DIRECTIONS:
Word for word, write the lines below out again, with no pictures.

DATA EXCERPT:
┄┄┄┄┄┄┄┄┄┄┄┄┄┄┄┄┄┄┄┄

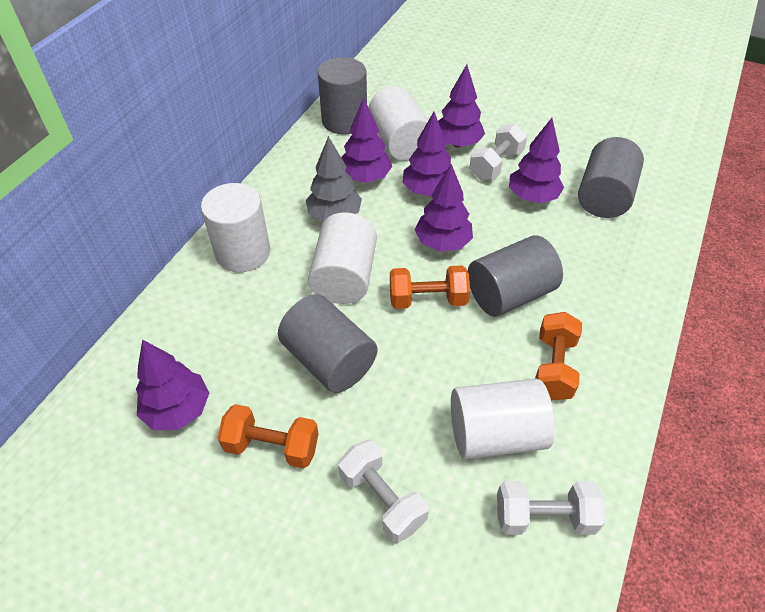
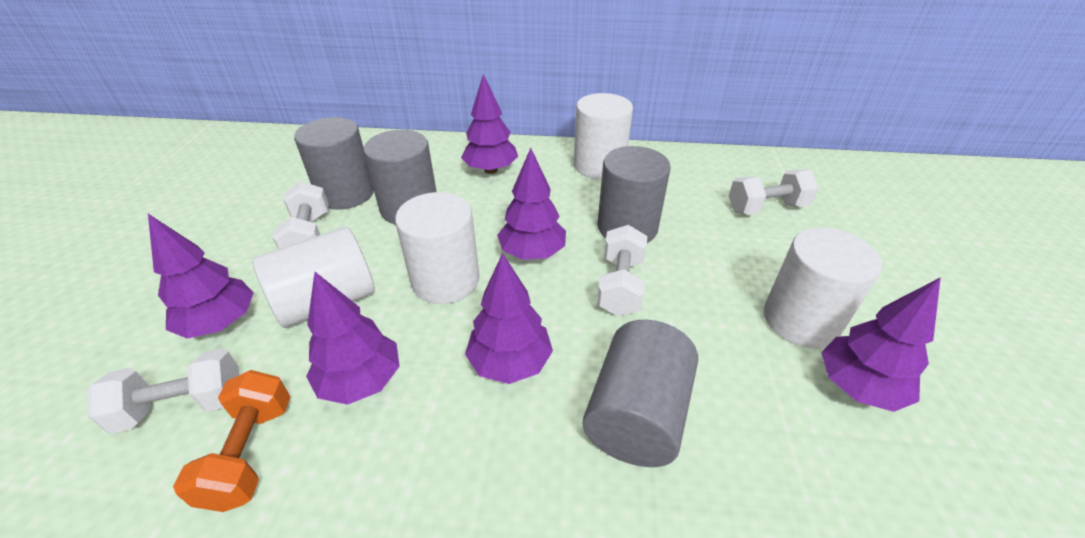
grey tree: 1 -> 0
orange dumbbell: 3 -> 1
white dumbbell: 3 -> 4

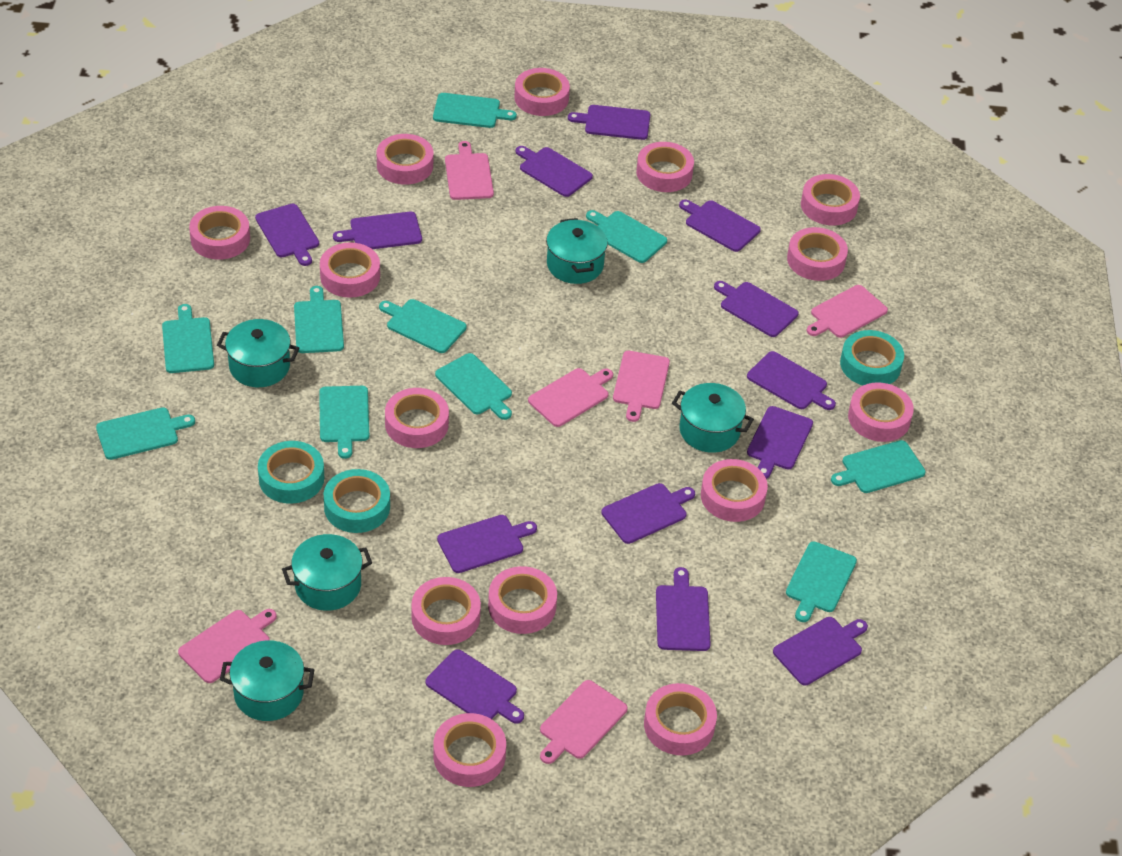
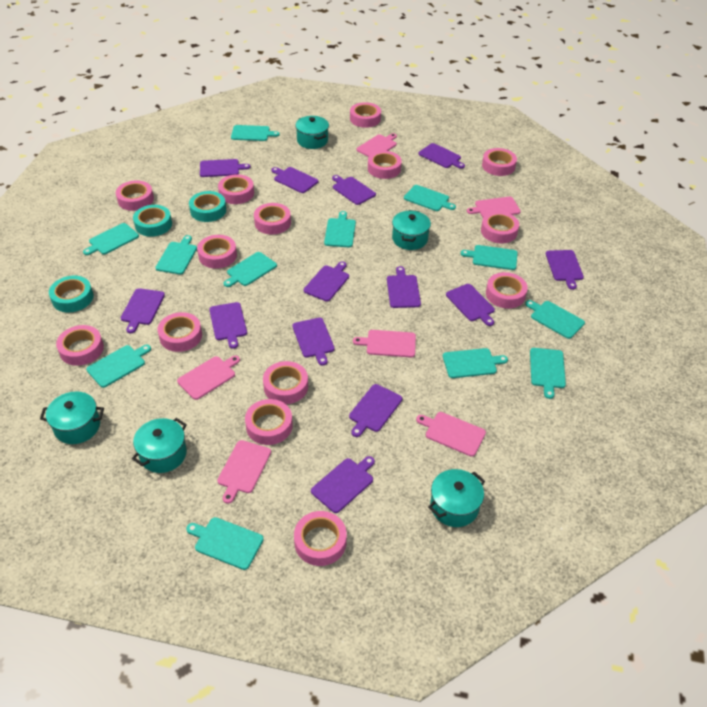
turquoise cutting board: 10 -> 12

┄┄┄┄┄┄┄┄┄┄┄┄┄┄┄┄┄┄┄┄

RESPONSE TO THE TASK:
grey tree: 1 -> 0
orange dumbbell: 3 -> 1
white dumbbell: 3 -> 4

turquoise cutting board: 10 -> 12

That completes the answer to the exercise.